Set out as a numbered list the lines between the one holding "Provide the [x, y]" and the one holding "Hakim [313, 886]", inclusive, with blank lines omitted. Leave the pictures out of your answer.
--- BEGIN ---
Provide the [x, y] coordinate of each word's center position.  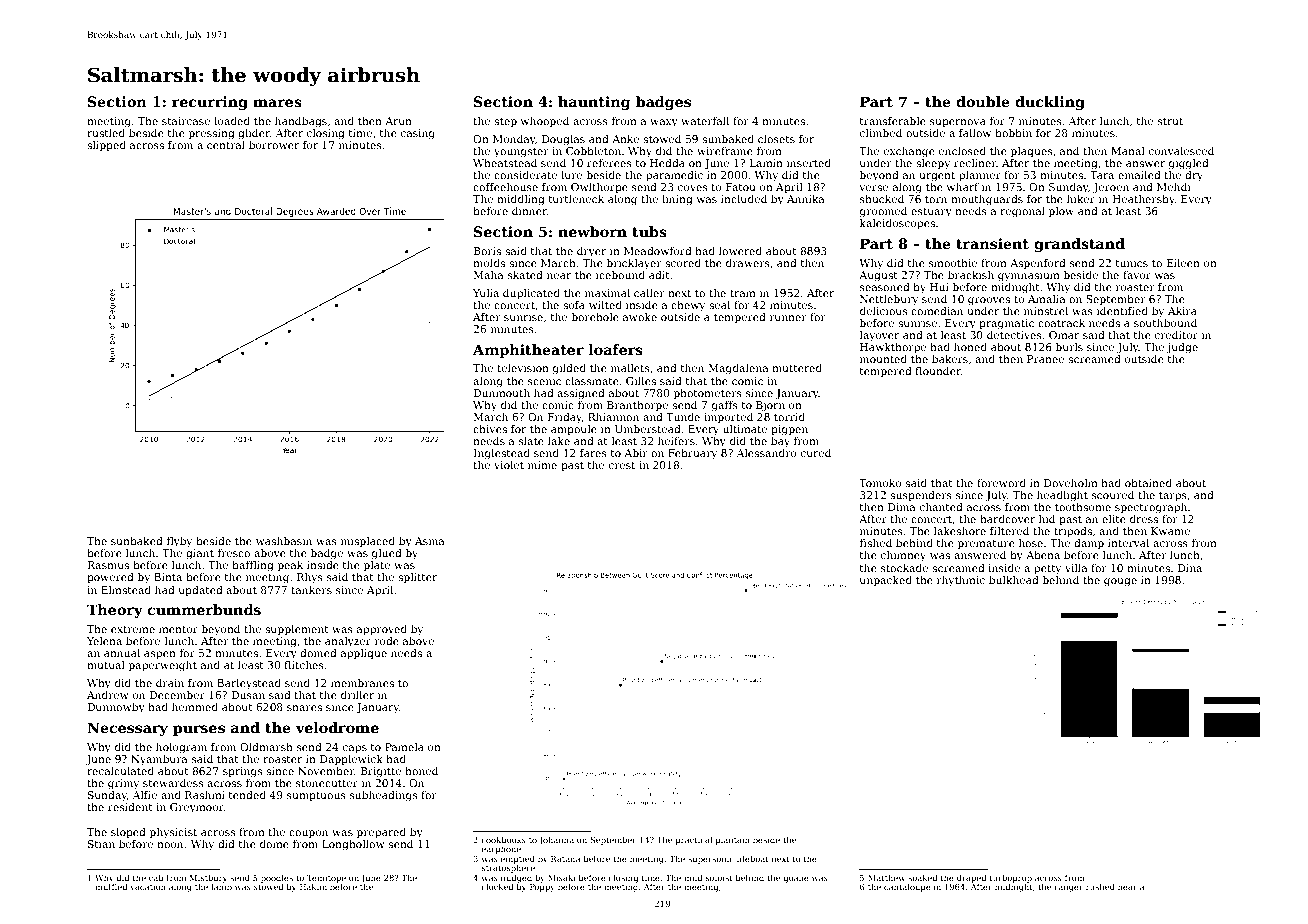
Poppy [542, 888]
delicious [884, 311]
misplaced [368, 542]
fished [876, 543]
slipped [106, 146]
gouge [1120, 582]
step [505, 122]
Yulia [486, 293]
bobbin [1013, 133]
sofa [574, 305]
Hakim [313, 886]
--- END ---
--- BEGIN ---
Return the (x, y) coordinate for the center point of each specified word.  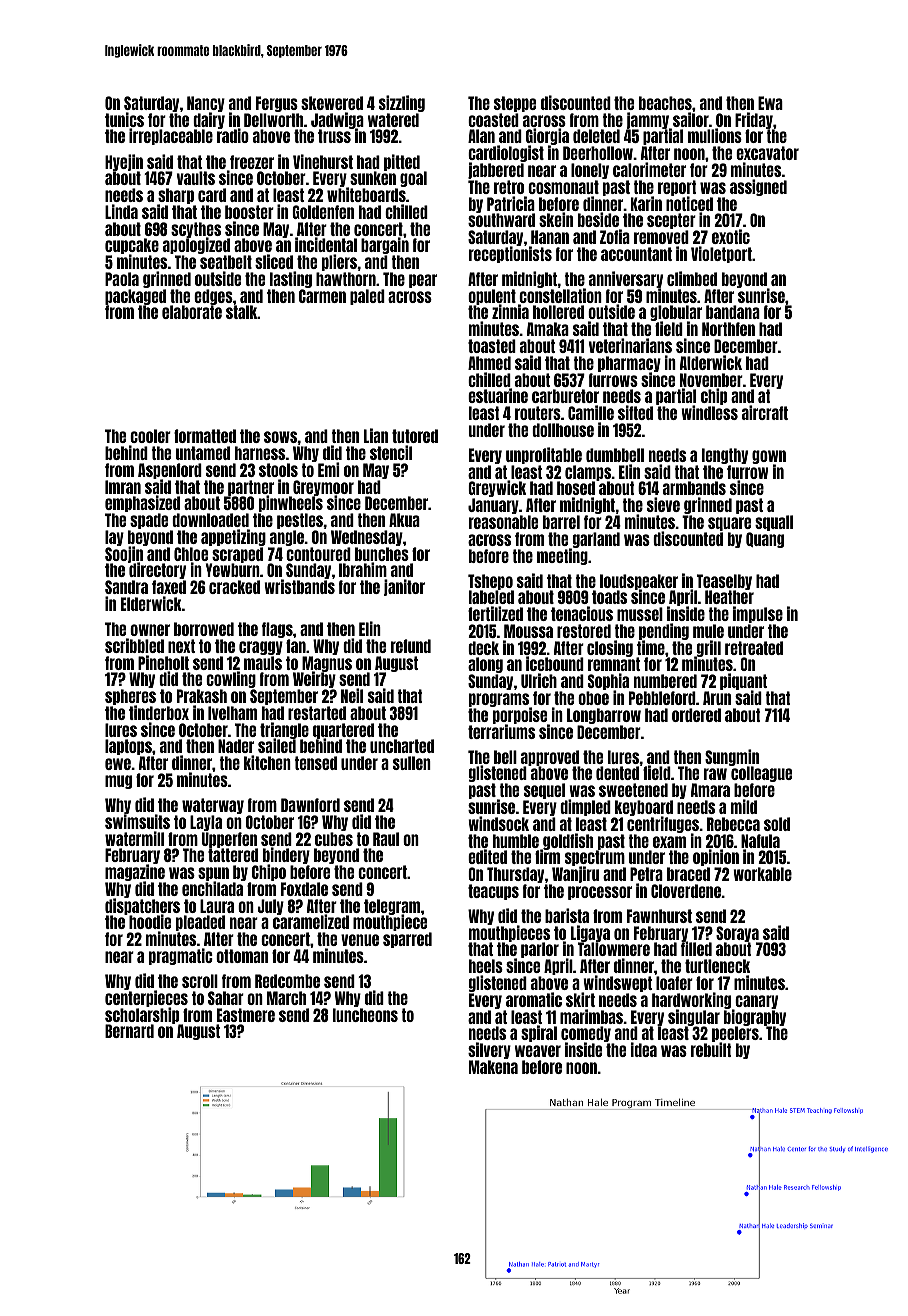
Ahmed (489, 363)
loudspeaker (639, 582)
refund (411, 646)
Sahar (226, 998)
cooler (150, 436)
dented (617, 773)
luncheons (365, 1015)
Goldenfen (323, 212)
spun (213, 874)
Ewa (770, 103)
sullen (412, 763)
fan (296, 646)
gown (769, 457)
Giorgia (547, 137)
--- END ---
TASK RESPONSE
1. Provide the [x, y] coordinate of each word's center position.  
2. Poppy [542, 888]
3. delicious [884, 311]
4. misplaced [368, 542]
5. fished [876, 543]
6. slipped [106, 146]
7. gouge [1120, 582]
8. step [505, 122]
9. Yulia [486, 293]
10. bobbin [1013, 133]
11. sofa [574, 305]
12. Hakim [313, 886]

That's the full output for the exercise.